# To do
Start at the line below containing "R3: 220k (J1/1, VX) -> 220k (GND, J1/1)" and stop at the line containing "R9: 680 (VRAW, W5) -> 680 (+9V, W5)". Repeat every line of that stretch exactly, and nothing outside it.

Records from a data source
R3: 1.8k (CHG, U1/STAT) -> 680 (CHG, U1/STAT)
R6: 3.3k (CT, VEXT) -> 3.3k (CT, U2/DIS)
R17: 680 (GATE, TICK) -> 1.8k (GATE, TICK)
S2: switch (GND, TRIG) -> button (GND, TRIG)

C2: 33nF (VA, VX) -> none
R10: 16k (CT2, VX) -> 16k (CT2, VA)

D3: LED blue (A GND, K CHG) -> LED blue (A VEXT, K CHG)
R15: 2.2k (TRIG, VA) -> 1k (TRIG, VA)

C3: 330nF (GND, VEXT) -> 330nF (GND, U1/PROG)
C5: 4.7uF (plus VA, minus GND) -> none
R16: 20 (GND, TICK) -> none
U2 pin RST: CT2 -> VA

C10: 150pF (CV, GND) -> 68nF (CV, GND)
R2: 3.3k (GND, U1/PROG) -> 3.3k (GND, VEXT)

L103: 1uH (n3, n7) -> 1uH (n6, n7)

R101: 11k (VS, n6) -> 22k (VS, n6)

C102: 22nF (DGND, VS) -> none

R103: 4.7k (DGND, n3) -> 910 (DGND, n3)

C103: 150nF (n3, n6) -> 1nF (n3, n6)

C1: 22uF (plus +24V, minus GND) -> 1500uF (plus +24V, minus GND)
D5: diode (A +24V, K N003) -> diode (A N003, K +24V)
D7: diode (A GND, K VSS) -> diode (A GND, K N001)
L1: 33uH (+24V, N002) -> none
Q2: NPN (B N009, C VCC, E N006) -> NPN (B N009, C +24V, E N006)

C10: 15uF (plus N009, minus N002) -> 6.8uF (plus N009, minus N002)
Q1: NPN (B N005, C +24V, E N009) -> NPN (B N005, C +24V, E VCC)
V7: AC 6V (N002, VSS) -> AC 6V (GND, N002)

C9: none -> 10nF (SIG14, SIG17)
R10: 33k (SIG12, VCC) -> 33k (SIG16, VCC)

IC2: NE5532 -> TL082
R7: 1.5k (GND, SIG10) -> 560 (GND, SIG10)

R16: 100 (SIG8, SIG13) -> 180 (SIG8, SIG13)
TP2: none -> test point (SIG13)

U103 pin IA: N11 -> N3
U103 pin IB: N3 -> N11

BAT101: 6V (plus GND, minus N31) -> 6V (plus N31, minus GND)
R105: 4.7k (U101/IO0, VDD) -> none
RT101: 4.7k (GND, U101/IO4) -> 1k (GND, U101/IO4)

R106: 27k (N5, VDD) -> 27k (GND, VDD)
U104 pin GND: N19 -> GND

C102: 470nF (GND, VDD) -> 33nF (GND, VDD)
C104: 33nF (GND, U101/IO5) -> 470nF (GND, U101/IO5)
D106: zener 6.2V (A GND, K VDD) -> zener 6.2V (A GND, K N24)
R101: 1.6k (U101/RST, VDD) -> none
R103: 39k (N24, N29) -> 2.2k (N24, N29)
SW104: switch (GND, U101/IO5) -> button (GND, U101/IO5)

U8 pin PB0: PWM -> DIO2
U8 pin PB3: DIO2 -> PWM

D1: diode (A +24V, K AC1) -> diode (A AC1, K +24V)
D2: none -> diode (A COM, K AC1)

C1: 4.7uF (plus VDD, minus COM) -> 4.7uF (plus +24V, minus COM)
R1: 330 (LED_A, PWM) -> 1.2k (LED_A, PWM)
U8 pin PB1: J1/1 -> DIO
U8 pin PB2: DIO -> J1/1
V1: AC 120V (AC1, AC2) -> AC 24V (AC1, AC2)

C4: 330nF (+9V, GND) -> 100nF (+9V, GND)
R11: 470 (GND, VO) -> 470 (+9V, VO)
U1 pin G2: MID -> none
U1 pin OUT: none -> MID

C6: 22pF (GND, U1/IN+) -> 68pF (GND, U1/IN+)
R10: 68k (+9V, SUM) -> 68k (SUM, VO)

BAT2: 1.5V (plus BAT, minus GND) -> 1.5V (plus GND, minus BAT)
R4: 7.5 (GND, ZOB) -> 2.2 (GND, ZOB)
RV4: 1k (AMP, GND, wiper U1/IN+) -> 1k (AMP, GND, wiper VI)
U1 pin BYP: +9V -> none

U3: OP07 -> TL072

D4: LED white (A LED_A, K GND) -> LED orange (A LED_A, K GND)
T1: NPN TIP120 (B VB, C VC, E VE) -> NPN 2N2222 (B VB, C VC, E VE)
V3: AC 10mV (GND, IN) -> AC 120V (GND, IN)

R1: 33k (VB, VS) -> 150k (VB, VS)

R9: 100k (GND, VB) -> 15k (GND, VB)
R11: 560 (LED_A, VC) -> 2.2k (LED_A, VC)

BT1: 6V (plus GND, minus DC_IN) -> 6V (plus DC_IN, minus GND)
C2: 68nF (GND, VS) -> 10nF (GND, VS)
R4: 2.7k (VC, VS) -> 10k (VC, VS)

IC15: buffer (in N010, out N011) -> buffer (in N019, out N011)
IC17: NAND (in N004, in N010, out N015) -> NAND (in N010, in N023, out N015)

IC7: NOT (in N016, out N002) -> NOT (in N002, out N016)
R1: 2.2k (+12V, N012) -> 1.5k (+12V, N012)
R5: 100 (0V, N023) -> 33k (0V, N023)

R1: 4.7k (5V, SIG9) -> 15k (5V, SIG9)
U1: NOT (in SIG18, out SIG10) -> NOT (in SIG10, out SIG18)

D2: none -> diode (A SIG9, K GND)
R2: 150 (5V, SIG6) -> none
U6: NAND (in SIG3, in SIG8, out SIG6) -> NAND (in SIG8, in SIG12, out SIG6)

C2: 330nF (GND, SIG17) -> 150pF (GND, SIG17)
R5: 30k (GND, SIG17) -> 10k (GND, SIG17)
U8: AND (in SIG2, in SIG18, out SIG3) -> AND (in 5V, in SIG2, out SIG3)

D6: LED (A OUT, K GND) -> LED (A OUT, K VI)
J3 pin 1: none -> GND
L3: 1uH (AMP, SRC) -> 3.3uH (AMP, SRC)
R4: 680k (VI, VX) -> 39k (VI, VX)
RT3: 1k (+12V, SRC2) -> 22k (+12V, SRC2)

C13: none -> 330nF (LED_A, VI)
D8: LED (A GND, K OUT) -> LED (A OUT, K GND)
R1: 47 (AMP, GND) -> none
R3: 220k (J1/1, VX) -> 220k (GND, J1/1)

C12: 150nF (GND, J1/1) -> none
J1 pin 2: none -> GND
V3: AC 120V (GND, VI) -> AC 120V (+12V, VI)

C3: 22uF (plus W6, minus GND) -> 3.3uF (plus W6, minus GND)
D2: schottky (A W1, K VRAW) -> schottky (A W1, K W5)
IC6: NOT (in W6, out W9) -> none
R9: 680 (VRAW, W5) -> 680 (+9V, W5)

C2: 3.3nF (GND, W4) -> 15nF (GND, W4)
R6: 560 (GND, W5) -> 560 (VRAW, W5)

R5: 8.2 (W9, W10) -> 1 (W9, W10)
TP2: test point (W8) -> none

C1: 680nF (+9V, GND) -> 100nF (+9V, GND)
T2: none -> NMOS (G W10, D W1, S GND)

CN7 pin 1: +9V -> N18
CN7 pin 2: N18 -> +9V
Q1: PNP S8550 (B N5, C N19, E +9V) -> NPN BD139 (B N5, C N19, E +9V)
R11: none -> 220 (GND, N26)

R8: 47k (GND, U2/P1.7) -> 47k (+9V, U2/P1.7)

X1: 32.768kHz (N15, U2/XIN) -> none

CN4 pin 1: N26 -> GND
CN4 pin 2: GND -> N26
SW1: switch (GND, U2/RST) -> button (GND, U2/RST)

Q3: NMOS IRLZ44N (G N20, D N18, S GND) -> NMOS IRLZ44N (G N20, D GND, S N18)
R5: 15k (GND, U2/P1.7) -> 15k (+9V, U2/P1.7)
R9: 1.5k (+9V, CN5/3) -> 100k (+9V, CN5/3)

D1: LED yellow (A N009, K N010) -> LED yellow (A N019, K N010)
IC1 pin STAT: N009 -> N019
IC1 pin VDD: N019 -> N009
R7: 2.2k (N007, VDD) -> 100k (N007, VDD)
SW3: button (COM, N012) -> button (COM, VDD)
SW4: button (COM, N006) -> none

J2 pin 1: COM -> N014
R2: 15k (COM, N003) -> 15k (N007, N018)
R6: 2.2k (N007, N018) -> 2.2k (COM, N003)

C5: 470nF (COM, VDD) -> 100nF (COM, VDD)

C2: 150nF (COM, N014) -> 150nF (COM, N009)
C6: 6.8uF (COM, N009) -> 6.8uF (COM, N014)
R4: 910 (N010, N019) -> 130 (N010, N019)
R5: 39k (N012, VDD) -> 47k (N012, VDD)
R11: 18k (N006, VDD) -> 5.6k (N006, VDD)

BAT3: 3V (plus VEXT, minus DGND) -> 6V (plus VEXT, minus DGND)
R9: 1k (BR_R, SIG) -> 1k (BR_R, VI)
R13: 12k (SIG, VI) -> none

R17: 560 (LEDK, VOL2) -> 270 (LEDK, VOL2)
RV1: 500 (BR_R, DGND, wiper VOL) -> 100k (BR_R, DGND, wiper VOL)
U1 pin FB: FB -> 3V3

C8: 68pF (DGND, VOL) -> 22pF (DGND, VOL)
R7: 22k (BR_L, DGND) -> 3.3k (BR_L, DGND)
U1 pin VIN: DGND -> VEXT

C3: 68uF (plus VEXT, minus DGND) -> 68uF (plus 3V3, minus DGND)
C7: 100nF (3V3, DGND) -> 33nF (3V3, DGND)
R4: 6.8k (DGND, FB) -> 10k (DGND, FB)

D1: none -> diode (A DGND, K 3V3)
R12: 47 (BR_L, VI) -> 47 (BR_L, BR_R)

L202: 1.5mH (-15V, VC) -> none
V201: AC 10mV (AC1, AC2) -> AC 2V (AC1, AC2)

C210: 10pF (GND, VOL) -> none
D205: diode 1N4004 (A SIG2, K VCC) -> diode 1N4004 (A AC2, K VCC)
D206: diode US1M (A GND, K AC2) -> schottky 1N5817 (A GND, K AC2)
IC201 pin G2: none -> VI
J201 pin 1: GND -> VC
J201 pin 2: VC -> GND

# Answer space
R3: 220k (J1/1, VX) -> 220k (GND, J1/1)

C12: 150nF (GND, J1/1) -> none
J1 pin 2: none -> GND
V3: AC 120V (GND, VI) -> AC 120V (+12V, VI)

C3: 22uF (plus W6, minus GND) -> 3.3uF (plus W6, minus GND)
D2: schottky (A W1, K VRAW) -> schottky (A W1, K W5)
IC6: NOT (in W6, out W9) -> none
R9: 680 (VRAW, W5) -> 680 (+9V, W5)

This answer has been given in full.